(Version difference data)
# # # # #

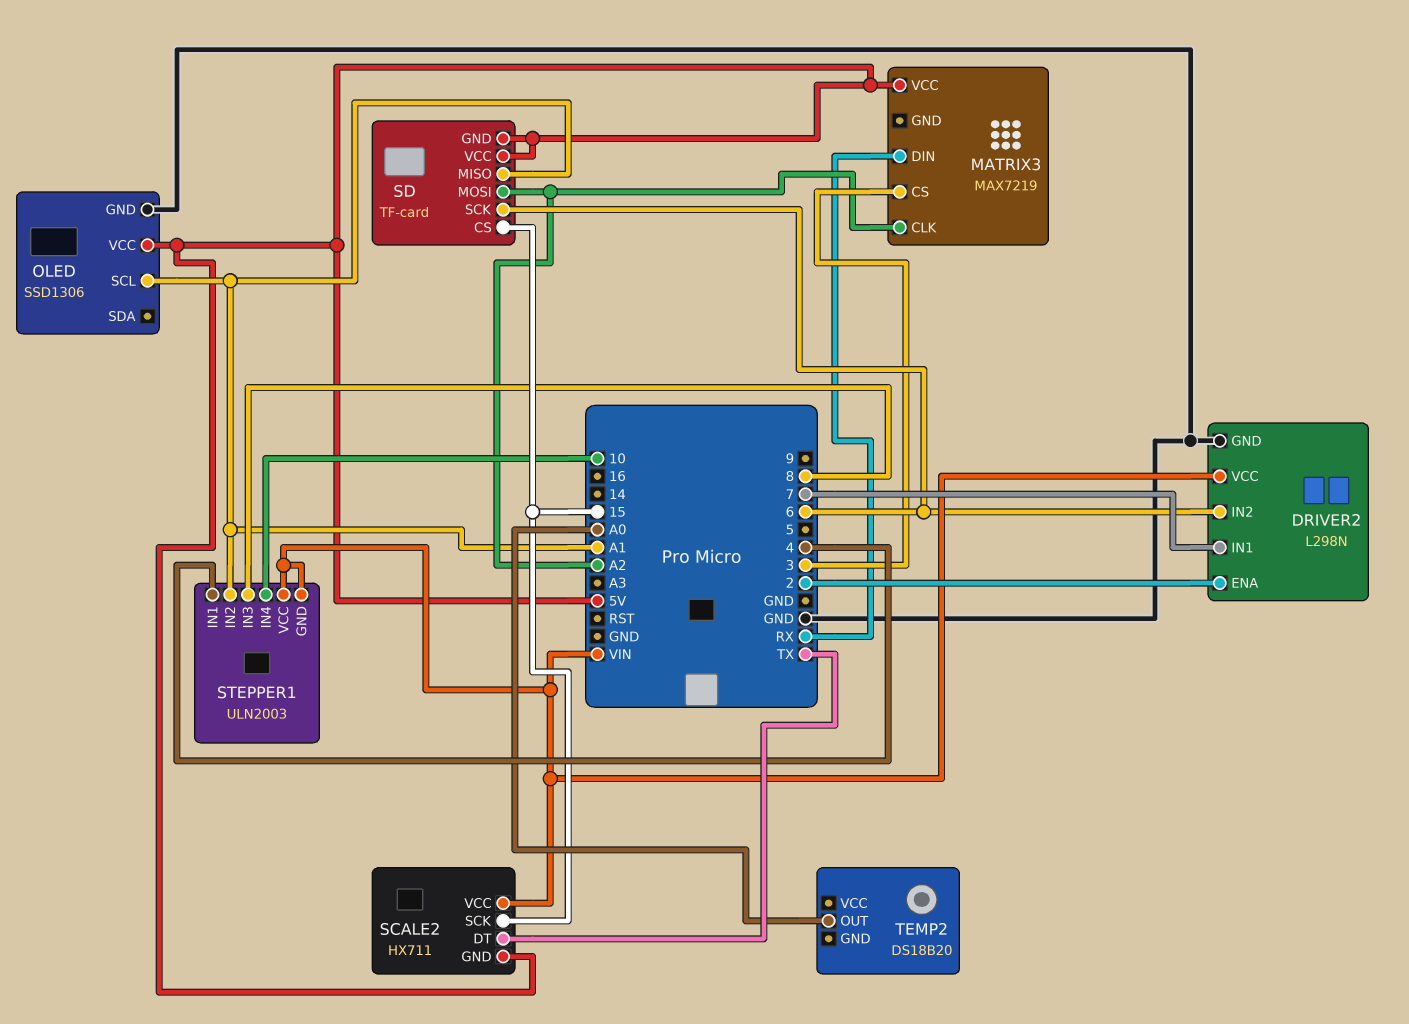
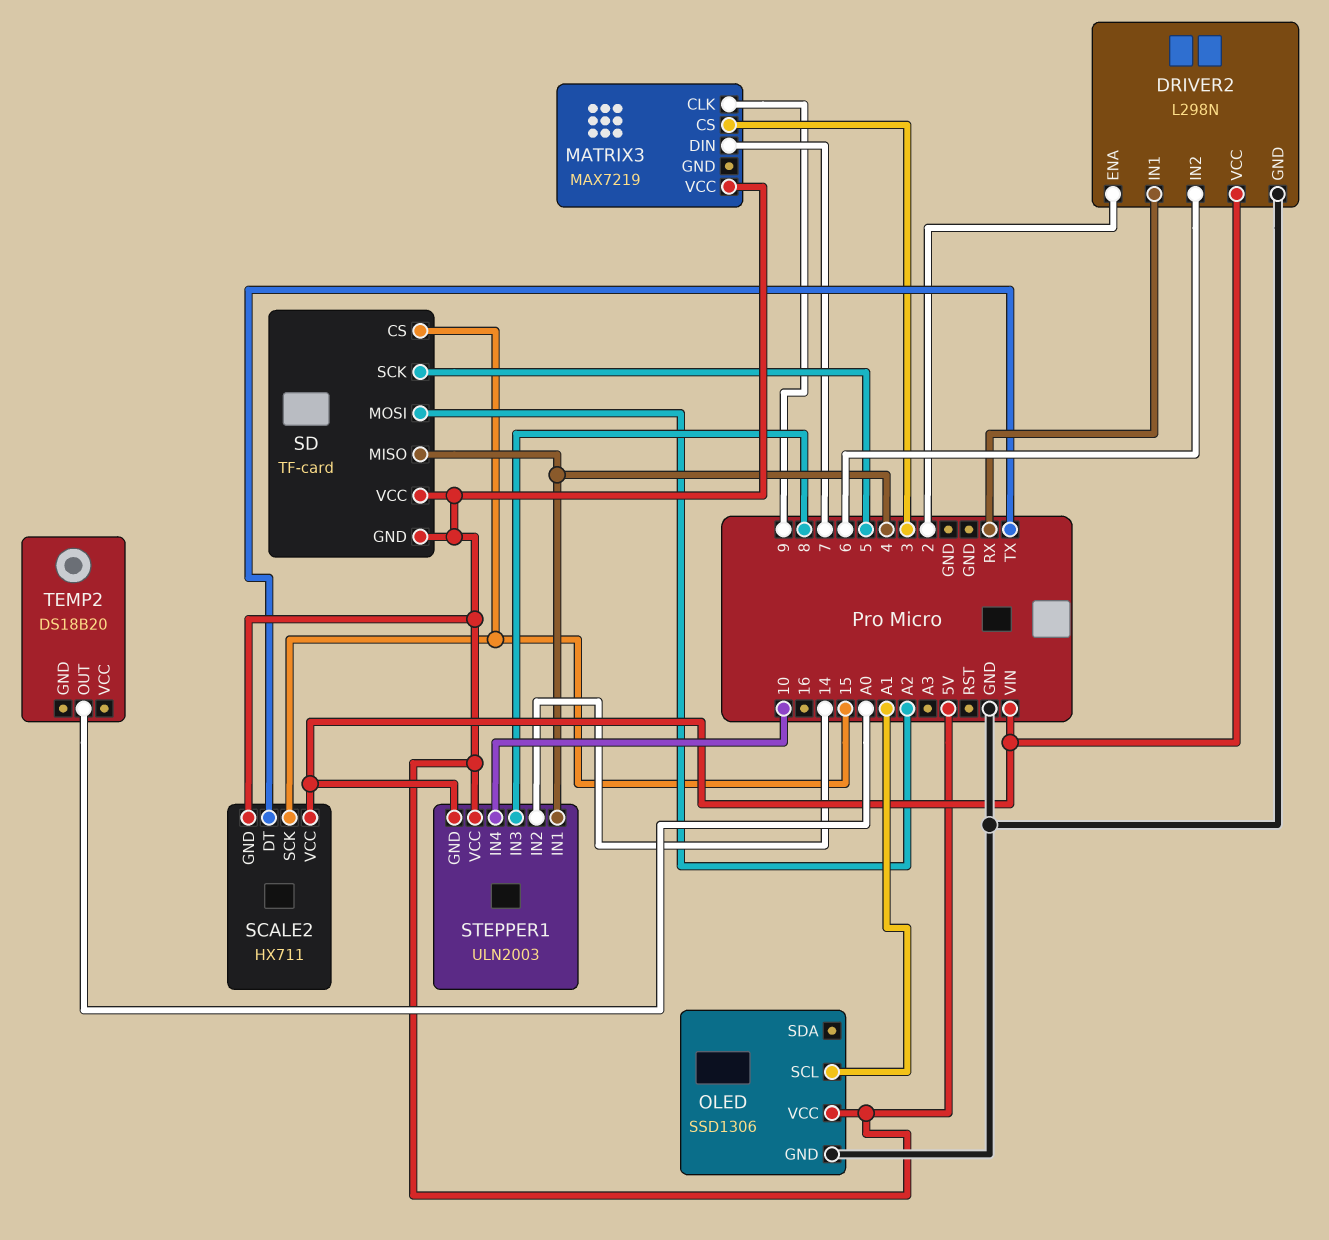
DRIVER2 pin IN1: 7 -> RX
MATRIX3 pin CLK: A2 -> 9
MATRIX3 pin DIN: RX -> 7
SD pin MISO: A1 -> 4
SD pin SCK: 6 -> 5
STEPPER1 pin IN2: A1 -> 14
STEPPER1 pin VCC: VIN -> 5V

# # # # #

#### [YOUR GOAL]
The line containing "SD pin MISO: A1 -> 4" marks the start; retype it and each line after it through the end of the records above, exactly.

#### [EXERCISE RESPONSE]
SD pin MISO: A1 -> 4
SD pin SCK: 6 -> 5
STEPPER1 pin IN2: A1 -> 14
STEPPER1 pin VCC: VIN -> 5V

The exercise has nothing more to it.